● **TASK GOAL**: Leave no line out. Transcribe the whole listing exactly.

######

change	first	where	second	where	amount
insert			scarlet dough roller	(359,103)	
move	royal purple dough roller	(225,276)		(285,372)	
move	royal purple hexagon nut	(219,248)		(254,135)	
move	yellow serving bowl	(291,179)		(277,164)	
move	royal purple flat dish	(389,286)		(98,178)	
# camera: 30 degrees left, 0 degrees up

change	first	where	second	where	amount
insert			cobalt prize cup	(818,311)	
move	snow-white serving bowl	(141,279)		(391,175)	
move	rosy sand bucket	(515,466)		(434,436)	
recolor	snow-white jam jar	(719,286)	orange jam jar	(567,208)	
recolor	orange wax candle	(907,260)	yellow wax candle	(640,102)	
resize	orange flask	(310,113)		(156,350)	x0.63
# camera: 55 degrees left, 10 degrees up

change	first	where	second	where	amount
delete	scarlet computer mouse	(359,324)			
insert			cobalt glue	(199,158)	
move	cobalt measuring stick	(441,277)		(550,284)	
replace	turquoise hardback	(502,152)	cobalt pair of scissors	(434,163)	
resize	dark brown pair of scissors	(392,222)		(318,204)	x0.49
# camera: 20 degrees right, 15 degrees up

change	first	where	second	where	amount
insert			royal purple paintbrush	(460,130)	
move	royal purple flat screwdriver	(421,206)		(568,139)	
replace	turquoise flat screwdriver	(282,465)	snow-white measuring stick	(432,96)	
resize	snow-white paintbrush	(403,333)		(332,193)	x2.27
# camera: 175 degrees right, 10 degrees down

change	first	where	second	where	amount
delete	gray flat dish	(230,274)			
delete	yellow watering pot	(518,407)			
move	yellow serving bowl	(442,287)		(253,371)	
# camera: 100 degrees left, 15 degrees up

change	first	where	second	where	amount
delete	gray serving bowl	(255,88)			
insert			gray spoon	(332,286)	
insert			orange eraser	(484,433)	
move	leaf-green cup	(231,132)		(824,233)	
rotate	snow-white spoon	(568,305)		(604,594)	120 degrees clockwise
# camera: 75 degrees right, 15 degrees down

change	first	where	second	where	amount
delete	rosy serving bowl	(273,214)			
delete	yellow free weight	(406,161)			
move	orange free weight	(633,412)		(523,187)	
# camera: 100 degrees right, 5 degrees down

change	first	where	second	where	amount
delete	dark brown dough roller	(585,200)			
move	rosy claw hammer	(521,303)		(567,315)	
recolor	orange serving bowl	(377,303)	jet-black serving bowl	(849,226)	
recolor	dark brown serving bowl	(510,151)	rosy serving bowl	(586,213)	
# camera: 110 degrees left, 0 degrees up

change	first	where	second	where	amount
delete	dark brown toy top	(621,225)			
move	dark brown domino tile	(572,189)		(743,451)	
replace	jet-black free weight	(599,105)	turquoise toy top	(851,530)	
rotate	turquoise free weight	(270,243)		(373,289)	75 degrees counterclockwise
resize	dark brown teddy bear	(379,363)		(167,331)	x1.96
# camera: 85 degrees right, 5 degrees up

######

● **THE COMPLETED TASK**:
change	first	where	second	where	amount
insert			scarlet dough roller	(359,103)	
move	royal purple dough roller	(225,276)		(285,372)	
move	royal purple hexagon nut	(219,248)		(254,135)	
move	yellow serving bowl	(291,179)		(277,164)	
move	royal purple flat dish	(389,286)		(98,178)	
# camera: 30 degrees left, 0 degrees up

change	first	where	second	where	amount
insert			cobalt prize cup	(818,311)	
move	snow-white serving bowl	(141,279)		(391,175)	
move	rosy sand bucket	(515,466)		(434,436)	
recolor	snow-white jam jar	(719,286)	orange jam jar	(567,208)	
recolor	orange wax candle	(907,260)	yellow wax candle	(640,102)	
resize	orange flask	(310,113)		(156,350)	x0.63
# camera: 55 degrees left, 10 degrees up

change	first	where	second	where	amount
delete	scarlet computer mouse	(359,324)			
insert			cobalt glue	(199,158)	
move	cobalt measuring stick	(441,277)		(550,284)	
replace	turquoise hardback	(502,152)	cobalt pair of scissors	(434,163)	
resize	dark brown pair of scissors	(392,222)		(318,204)	x0.49
# camera: 20 degrees right, 15 degrees up

change	first	where	second	where	amount
insert			royal purple paintbrush	(460,130)	
move	royal purple flat screwdriver	(421,206)		(568,139)	
replace	turquoise flat screwdriver	(282,465)	snow-white measuring stick	(432,96)	
resize	snow-white paintbrush	(403,333)		(332,193)	x2.27
# camera: 175 degrees right, 10 degrees down

change	first	where	second	where	amount
delete	gray flat dish	(230,274)			
delete	yellow watering pot	(518,407)			
move	yellow serving bowl	(442,287)		(253,371)	
# camera: 100 degrees left, 15 degrees up

change	first	where	second	where	amount
delete	gray serving bowl	(255,88)			
insert			gray spoon	(332,286)	
insert			orange eraser	(484,433)	
move	leaf-green cup	(231,132)		(824,233)	
rotate	snow-white spoon	(568,305)		(604,594)	120 degrees clockwise
# camera: 75 degrees right, 15 degrees down

change	first	where	second	where	amount
delete	rosy serving bowl	(273,214)			
delete	yellow free weight	(406,161)			
move	orange free weight	(633,412)		(523,187)	
# camera: 100 degrees right, 5 degrees down

change	first	where	second	where	amount
delete	dark brown dough roller	(585,200)			
move	rosy claw hammer	(521,303)		(567,315)	
recolor	orange serving bowl	(377,303)	jet-black serving bowl	(849,226)	
recolor	dark brown serving bowl	(510,151)	rosy serving bowl	(586,213)	
# camera: 110 degrees left, 0 degrees up

change	first	where	second	where	amount
delete	dark brown toy top	(621,225)			
move	dark brown domino tile	(572,189)		(743,451)	
replace	jet-black free weight	(599,105)	turquoise toy top	(851,530)	
rotate	turquoise free weight	(270,243)		(373,289)	75 degrees counterclockwise
resize	dark brown teddy bear	(379,363)		(167,331)	x1.96
# camera: 85 degrees right, 5 degrees up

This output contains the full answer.